Records provided

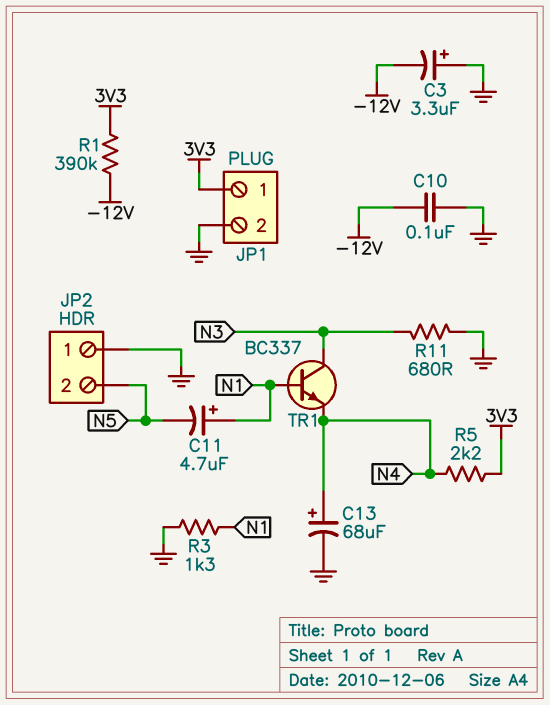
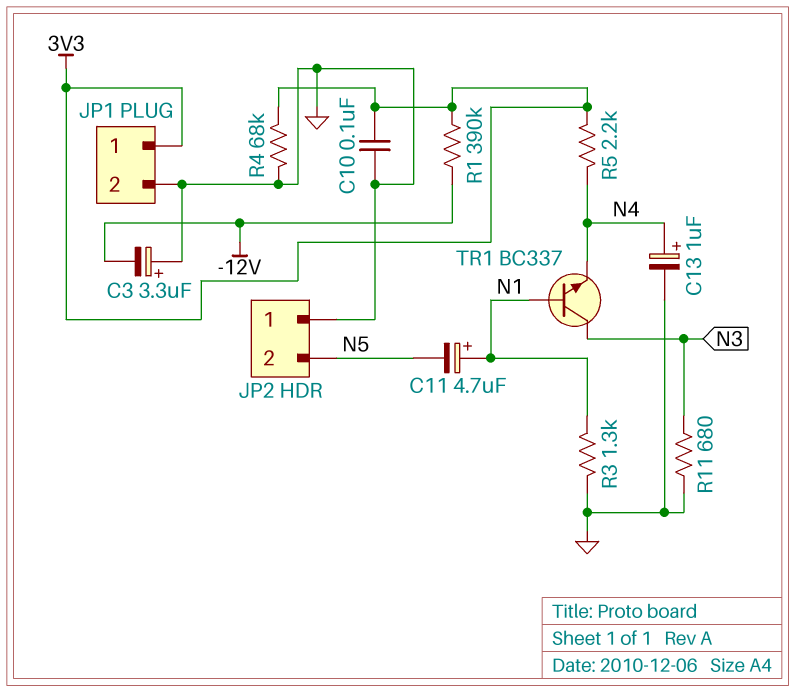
C10: 100nF (-12V, GND) -> 100nF (3V3, GND)
C13: 68uF (plus N4, minus GND) -> 1uF (plus N4, minus GND)
R4: none -> 68k (3V3, GND)

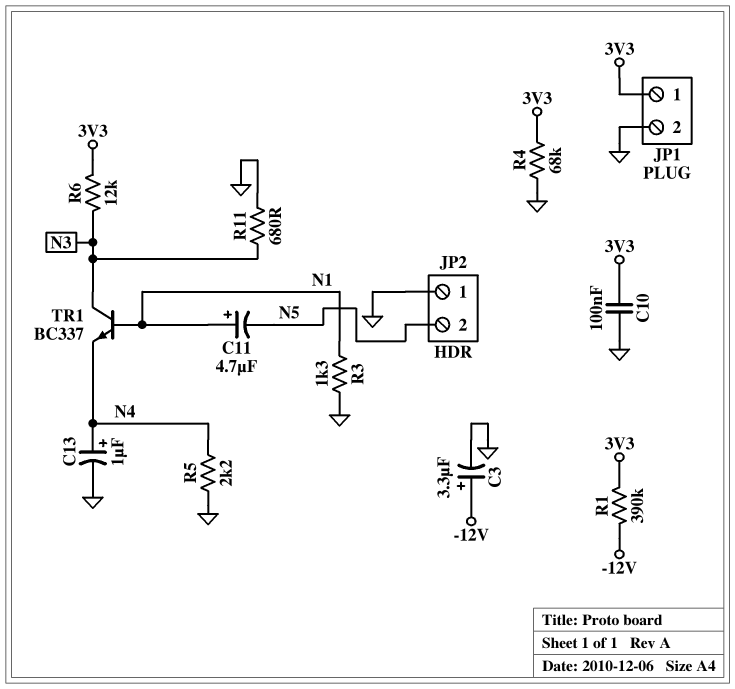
C3: 3.3uF (plus GND, minus -12V) -> 3.3uF (plus -12V, minus GND)
R5: 2.2k (3V3, N4) -> 2.2k (GND, N4)
R6: none -> 12k (3V3, N3)

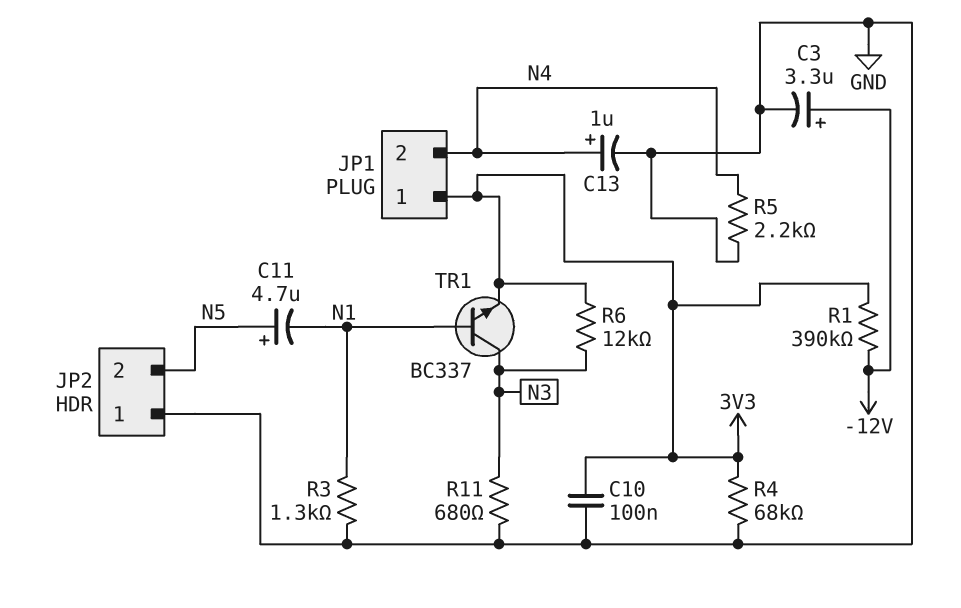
C11: 4.7uF (plus N1, minus N5) -> 4.7uF (plus N5, minus N1)
JP1 pin 2: GND -> N4
TR1: NPN BC337 (B N1, C N3, E N4) -> NPN BC337 (B N1, C N3, E 3V3)

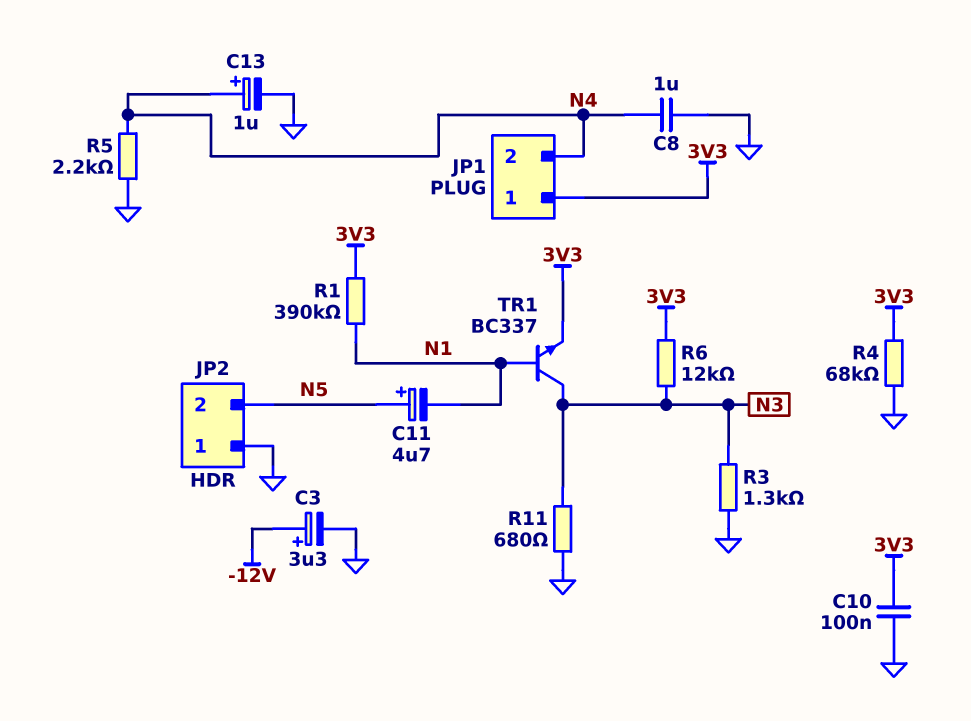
C8: none -> 1uF (GND, N4)
R1: 390k (-12V, 3V3) -> 390k (3V3, N1)
R3: 1.3k (GND, N1) -> 1.3k (GND, N3)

What needs to be done
Return the entries above exactly, skipping any images.

Task result
C10: 100nF (-12V, GND) -> 100nF (3V3, GND)
C13: 68uF (plus N4, minus GND) -> 1uF (plus N4, minus GND)
R4: none -> 68k (3V3, GND)

C3: 3.3uF (plus GND, minus -12V) -> 3.3uF (plus -12V, minus GND)
R5: 2.2k (3V3, N4) -> 2.2k (GND, N4)
R6: none -> 12k (3V3, N3)

C11: 4.7uF (plus N1, minus N5) -> 4.7uF (plus N5, minus N1)
JP1 pin 2: GND -> N4
TR1: NPN BC337 (B N1, C N3, E N4) -> NPN BC337 (B N1, C N3, E 3V3)

C8: none -> 1uF (GND, N4)
R1: 390k (-12V, 3V3) -> 390k (3V3, N1)
R3: 1.3k (GND, N1) -> 1.3k (GND, N3)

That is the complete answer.